_TASK GOAL_
From the listing below, pull out all lines with "degrees" in them.

·····

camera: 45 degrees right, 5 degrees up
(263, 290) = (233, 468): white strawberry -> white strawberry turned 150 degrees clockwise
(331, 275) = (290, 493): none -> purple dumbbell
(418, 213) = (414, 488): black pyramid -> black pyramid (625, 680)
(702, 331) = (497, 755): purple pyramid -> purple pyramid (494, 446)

·····

_RESPONSE TO THE TASK_
camera: 45 degrees right, 5 degrees up
(263, 290) = (233, 468): white strawberry -> white strawberry turned 150 degrees clockwise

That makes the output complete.